### What you will do
The entries that follow should be reproduced exactly, with no images carried over.
[[ Data records open ]]
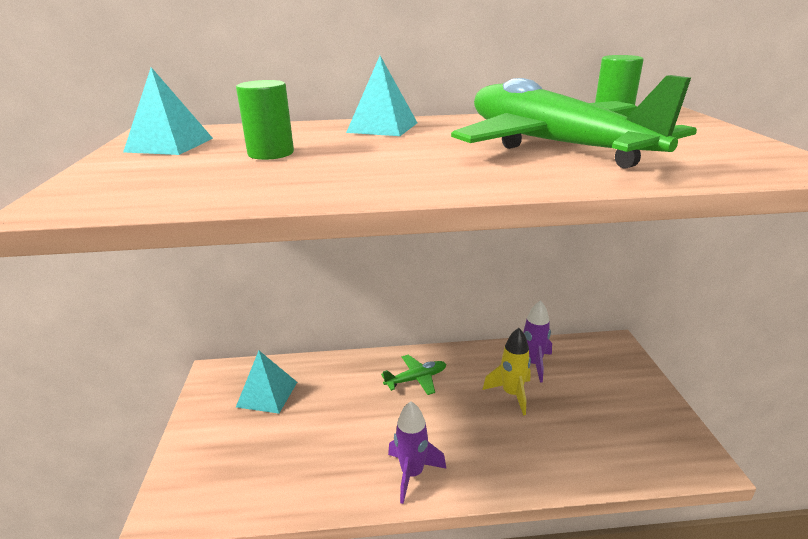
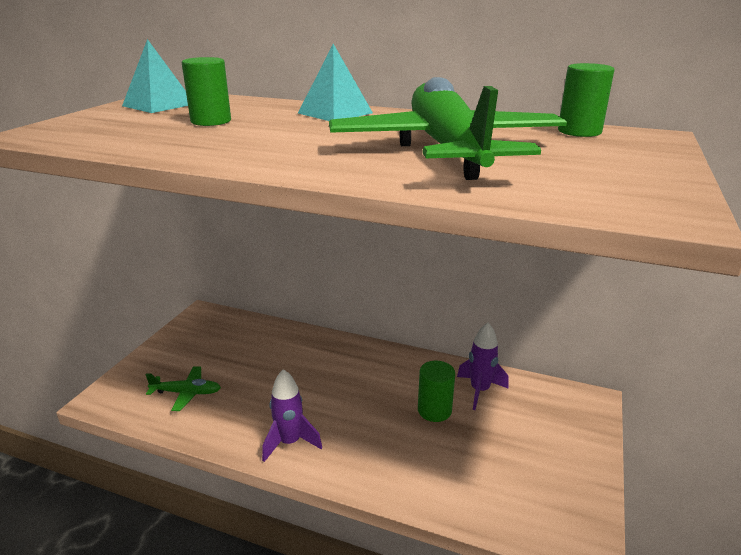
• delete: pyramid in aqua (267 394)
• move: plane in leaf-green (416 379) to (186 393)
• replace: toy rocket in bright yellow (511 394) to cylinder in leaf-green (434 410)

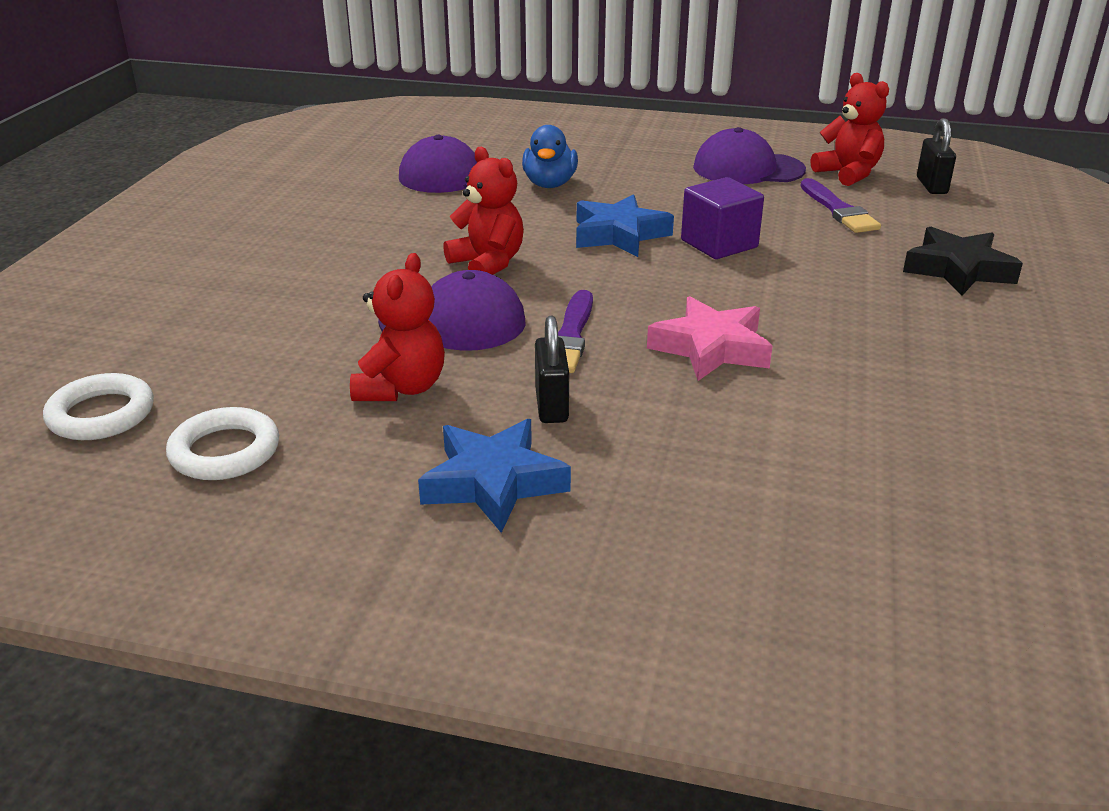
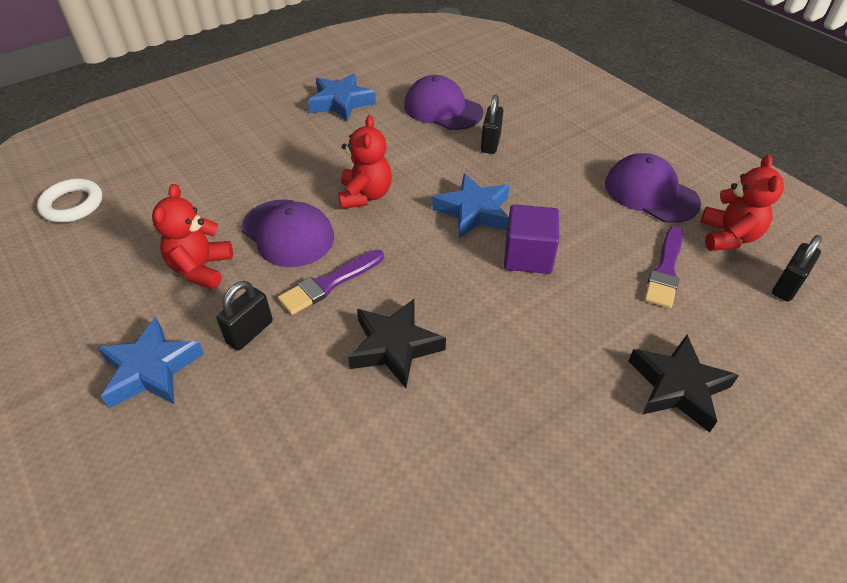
• delete: torus in pure white (225 451)
• insert: star in cobalt (341 102)
• replace: duck in cobalt (549 184) to padlock in black (490 143)
• recolor: star in rosy (711 348) to star in black (394 346)
• rotate: teddy bear in scarlet (401 388) = (201 268) 135 degrees clockwise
[[ Data records closed ]]
### Solution to this task
• delete: pyramid in aqua (267 394)
• move: plane in leaf-green (416 379) to (186 393)
• replace: toy rocket in bright yellow (511 394) to cylinder in leaf-green (434 410)

• delete: torus in pure white (225 451)
• insert: star in cobalt (341 102)
• replace: duck in cobalt (549 184) to padlock in black (490 143)
• recolor: star in rosy (711 348) to star in black (394 346)
• rotate: teddy bear in scarlet (401 388) = (201 268) 135 degrees clockwise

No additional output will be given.